(Data for processing Opens)
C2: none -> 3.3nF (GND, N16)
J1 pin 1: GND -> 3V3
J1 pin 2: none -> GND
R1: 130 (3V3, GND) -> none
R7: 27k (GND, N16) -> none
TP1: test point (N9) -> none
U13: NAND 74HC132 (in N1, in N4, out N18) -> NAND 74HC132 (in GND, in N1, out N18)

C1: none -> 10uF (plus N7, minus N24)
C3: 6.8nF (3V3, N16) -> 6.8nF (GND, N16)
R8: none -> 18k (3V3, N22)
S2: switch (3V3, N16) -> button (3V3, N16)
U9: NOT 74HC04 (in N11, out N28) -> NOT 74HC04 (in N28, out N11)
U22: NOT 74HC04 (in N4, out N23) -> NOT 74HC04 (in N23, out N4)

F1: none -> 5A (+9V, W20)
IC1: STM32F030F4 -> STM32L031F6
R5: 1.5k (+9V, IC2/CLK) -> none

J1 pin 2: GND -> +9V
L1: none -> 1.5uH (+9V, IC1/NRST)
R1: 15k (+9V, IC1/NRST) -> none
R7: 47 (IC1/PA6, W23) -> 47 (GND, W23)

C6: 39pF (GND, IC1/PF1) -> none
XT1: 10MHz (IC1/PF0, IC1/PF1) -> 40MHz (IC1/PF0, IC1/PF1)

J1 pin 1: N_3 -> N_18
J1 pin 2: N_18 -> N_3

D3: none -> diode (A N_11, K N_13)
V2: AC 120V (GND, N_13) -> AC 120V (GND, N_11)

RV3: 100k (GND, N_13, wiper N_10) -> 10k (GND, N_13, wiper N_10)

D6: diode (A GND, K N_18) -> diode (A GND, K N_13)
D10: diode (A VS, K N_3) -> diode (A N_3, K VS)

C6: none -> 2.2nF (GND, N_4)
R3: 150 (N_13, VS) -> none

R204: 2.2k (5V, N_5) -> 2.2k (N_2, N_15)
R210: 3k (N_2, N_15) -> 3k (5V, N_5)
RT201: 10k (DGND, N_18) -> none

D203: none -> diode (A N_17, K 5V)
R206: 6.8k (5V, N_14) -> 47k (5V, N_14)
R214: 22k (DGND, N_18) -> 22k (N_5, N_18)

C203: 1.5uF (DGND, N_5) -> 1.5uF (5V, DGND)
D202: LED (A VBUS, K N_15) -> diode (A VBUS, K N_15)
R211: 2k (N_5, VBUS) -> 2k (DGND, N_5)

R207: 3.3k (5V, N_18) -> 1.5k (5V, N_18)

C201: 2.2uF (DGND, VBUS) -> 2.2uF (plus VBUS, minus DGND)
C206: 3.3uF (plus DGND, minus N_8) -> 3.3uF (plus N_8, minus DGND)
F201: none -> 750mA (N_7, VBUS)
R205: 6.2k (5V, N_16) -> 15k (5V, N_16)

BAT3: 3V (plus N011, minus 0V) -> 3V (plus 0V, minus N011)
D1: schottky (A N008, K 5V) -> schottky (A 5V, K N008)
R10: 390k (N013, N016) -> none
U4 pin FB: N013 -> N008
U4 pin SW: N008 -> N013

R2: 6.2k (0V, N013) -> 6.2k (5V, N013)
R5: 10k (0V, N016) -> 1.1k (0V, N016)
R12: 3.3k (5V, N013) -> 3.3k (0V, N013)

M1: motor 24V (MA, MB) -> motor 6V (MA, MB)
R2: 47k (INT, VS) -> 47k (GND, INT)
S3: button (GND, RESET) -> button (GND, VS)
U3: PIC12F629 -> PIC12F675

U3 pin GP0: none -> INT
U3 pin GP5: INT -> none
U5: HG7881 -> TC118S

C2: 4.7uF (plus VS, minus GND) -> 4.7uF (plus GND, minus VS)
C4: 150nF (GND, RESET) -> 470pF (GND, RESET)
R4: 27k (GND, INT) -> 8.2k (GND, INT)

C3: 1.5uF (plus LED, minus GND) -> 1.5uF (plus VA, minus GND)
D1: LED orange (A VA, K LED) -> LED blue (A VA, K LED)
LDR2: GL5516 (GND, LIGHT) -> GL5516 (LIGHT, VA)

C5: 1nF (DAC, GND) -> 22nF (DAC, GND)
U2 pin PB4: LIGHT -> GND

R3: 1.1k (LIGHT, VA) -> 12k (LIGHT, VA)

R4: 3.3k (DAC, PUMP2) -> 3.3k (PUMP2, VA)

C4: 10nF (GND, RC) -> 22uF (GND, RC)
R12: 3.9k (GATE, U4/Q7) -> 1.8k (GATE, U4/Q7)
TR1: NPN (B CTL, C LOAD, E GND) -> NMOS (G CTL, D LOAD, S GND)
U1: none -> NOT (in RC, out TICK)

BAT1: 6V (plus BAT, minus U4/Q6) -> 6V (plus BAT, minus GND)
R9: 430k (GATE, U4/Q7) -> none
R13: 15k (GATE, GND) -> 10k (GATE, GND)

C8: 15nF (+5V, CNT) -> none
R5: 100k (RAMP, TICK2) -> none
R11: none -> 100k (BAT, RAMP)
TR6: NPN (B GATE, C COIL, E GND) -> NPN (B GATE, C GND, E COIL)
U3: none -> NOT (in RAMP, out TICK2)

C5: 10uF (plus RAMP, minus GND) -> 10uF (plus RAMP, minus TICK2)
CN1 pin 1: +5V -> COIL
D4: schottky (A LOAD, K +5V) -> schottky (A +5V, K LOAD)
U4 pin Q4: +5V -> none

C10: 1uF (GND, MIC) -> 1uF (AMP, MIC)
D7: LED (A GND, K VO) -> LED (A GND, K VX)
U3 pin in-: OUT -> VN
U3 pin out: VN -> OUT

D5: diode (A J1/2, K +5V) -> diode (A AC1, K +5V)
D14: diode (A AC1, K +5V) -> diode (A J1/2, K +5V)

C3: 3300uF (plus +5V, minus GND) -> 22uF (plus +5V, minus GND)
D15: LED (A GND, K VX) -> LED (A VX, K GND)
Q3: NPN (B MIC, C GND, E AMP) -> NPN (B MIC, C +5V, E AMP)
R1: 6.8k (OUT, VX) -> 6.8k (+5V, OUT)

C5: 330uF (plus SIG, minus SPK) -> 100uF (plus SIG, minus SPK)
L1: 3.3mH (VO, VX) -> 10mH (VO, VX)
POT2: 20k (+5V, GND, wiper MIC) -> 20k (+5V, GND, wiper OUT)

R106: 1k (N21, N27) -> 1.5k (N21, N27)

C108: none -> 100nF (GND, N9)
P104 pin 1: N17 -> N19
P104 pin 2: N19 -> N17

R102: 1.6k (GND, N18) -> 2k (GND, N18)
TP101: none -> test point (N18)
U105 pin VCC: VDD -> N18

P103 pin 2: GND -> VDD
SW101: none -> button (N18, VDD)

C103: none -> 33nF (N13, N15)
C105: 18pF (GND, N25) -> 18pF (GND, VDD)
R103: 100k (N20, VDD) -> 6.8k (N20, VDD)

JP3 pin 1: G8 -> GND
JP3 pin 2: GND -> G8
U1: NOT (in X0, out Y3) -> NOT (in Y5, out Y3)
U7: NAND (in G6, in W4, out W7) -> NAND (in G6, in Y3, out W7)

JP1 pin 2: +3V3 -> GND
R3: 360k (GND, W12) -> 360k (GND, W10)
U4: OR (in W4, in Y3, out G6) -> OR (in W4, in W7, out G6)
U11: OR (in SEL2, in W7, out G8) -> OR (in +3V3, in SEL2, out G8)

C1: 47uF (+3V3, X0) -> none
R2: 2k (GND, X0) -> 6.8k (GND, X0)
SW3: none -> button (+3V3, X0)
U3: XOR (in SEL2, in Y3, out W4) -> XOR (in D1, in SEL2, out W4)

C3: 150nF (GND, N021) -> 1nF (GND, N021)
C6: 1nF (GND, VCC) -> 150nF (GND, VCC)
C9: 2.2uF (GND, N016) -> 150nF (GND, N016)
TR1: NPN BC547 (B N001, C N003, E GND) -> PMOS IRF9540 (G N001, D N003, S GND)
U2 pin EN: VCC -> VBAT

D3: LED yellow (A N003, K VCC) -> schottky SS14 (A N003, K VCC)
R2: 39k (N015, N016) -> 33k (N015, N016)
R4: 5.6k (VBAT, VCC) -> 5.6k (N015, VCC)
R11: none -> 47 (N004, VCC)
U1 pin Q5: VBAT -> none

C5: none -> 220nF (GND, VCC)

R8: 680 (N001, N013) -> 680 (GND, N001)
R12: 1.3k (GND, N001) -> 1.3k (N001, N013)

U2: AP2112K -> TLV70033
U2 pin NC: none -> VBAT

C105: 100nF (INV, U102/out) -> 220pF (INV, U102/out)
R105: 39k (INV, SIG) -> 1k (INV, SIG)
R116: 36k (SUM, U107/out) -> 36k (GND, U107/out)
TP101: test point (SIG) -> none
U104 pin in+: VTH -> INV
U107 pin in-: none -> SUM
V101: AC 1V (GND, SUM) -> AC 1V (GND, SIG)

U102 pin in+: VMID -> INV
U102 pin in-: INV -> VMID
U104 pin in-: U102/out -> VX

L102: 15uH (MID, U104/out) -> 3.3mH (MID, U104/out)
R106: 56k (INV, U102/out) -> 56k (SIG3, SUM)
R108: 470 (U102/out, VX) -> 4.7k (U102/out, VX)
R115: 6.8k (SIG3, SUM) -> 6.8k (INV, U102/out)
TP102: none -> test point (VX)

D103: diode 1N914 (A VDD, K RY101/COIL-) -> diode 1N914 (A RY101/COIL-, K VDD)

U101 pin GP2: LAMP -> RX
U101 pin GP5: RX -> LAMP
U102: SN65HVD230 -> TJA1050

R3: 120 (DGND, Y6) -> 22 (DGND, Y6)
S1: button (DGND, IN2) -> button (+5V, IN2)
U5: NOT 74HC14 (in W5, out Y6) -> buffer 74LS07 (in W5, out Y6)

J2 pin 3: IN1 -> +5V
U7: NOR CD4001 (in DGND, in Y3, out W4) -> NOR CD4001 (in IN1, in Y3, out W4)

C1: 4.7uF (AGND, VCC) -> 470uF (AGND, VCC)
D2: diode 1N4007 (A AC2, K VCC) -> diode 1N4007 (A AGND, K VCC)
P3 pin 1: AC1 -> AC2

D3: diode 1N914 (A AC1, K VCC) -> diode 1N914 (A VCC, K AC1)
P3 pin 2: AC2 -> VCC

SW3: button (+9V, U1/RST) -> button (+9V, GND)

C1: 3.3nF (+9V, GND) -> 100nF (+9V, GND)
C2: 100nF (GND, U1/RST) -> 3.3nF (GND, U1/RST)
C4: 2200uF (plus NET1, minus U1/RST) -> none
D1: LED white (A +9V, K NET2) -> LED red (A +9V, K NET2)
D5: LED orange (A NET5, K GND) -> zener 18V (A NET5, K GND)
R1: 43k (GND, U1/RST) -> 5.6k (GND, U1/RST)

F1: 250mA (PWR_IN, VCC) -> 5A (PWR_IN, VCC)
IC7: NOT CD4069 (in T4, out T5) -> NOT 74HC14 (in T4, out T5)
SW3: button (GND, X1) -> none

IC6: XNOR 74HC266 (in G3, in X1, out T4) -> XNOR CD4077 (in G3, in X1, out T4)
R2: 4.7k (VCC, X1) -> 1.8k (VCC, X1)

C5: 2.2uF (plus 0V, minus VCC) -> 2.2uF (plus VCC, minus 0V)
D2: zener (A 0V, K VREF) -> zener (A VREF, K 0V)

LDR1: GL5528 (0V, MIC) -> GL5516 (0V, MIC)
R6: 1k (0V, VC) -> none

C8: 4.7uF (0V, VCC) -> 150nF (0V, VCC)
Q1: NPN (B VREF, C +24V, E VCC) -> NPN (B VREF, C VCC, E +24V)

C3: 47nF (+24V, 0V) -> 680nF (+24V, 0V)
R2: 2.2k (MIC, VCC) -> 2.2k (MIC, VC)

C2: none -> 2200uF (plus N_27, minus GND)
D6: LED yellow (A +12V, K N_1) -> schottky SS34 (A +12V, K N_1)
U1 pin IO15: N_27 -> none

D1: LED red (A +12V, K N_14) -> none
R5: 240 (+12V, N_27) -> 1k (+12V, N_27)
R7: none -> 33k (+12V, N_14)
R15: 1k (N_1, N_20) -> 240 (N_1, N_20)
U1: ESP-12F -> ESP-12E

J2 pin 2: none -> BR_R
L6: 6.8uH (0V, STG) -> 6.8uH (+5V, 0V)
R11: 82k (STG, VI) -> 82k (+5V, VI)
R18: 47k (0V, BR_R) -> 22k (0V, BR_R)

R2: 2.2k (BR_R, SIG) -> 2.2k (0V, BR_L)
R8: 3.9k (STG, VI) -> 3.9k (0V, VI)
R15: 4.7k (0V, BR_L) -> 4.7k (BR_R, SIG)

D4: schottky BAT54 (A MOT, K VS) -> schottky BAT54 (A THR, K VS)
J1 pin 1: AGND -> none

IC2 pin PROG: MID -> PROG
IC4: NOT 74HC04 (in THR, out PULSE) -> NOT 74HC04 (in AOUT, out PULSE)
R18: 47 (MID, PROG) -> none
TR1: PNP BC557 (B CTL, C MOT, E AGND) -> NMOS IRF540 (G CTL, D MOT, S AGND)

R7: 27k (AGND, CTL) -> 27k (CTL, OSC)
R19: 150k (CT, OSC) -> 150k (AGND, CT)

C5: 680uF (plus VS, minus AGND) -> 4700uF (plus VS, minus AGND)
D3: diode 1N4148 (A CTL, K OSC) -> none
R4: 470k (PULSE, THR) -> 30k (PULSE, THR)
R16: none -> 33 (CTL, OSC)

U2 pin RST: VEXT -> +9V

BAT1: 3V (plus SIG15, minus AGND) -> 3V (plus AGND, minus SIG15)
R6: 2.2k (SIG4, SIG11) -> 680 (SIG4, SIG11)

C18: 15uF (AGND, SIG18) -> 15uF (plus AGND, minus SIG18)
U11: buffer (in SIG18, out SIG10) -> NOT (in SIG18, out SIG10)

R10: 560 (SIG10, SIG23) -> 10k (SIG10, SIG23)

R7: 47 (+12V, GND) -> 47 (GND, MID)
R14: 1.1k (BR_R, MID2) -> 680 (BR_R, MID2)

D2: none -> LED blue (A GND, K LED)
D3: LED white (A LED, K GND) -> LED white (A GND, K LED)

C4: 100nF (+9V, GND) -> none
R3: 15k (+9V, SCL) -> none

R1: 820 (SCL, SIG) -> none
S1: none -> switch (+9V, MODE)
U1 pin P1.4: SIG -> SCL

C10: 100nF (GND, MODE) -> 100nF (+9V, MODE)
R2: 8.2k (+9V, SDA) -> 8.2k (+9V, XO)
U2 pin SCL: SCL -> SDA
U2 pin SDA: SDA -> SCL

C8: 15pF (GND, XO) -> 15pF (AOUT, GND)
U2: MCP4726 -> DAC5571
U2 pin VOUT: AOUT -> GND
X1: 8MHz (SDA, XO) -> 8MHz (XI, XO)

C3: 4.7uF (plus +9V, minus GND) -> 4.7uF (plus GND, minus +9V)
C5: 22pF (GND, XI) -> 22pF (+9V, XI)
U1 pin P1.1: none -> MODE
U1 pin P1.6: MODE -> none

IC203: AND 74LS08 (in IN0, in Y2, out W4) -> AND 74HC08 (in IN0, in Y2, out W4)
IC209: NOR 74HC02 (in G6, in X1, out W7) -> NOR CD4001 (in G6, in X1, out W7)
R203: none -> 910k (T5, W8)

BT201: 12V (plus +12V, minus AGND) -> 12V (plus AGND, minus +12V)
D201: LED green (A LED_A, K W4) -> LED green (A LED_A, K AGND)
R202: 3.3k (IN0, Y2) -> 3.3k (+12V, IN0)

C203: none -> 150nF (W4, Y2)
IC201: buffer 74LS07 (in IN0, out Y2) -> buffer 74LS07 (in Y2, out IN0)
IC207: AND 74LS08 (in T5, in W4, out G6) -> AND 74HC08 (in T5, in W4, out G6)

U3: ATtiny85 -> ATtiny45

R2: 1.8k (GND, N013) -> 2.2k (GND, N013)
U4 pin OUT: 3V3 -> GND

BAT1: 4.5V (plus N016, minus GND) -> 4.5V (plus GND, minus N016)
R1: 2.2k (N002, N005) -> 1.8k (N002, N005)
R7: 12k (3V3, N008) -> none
(Data for processing Closes)
■ **Your task**
Take the line above containing "D1: LED red (A +12V, K N_14) -> none", the line containing "R15: 4.7k (0V, BR_L) -> 4.7k (BR_R, SIG)", and all lines in between, and copy them exactly without anything else.

■ **The completed task**
D1: LED red (A +12V, K N_14) -> none
R5: 240 (+12V, N_27) -> 1k (+12V, N_27)
R7: none -> 33k (+12V, N_14)
R15: 1k (N_1, N_20) -> 240 (N_1, N_20)
U1: ESP-12F -> ESP-12E

J2 pin 2: none -> BR_R
L6: 6.8uH (0V, STG) -> 6.8uH (+5V, 0V)
R11: 82k (STG, VI) -> 82k (+5V, VI)
R18: 47k (0V, BR_R) -> 22k (0V, BR_R)

R2: 2.2k (BR_R, SIG) -> 2.2k (0V, BR_L)
R8: 3.9k (STG, VI) -> 3.9k (0V, VI)
R15: 4.7k (0V, BR_L) -> 4.7k (BR_R, SIG)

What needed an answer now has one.